[Start of section]
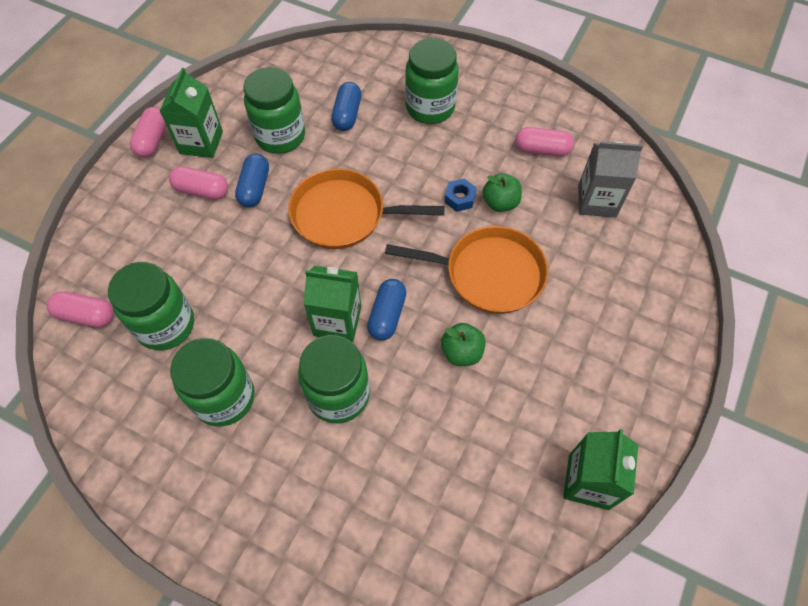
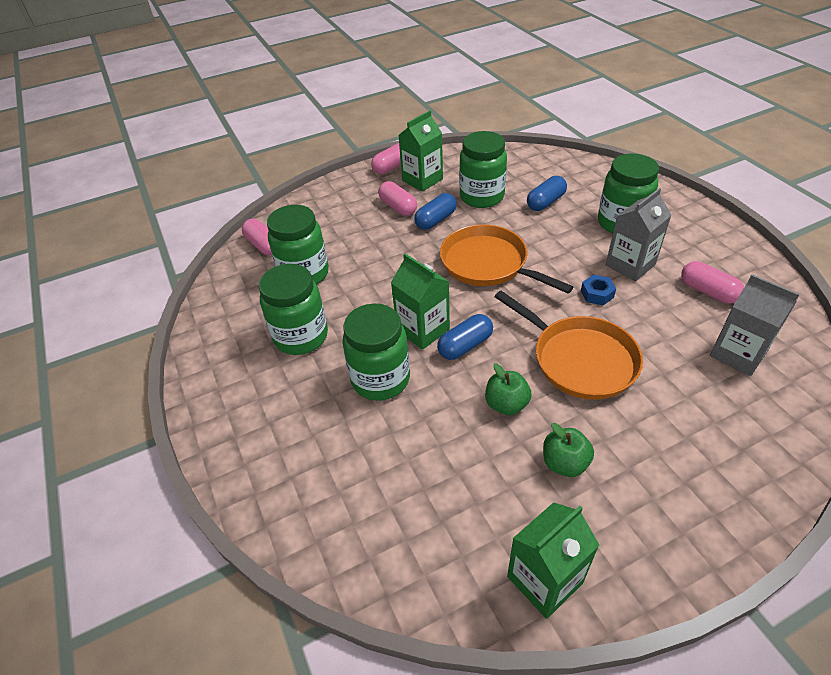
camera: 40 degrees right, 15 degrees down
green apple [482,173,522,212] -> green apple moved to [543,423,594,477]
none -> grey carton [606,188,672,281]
[End of section]
Work to be completed
Omit the images; transcribe the listing verbatim.

Solved problem
camera: 40 degrees right, 15 degrees down
green apple [482,173,522,212] -> green apple moved to [543,423,594,477]
none -> grey carton [606,188,672,281]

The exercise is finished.